§ **Your task**: For each line below that contains the string "yellow", copy that line.

##### Information supplied

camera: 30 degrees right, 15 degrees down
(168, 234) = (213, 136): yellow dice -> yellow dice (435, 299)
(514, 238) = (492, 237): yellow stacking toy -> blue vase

##########

§ **Answer section**:
(168, 234) = (213, 136): yellow dice -> yellow dice (435, 299)
(514, 238) = (492, 237): yellow stacking toy -> blue vase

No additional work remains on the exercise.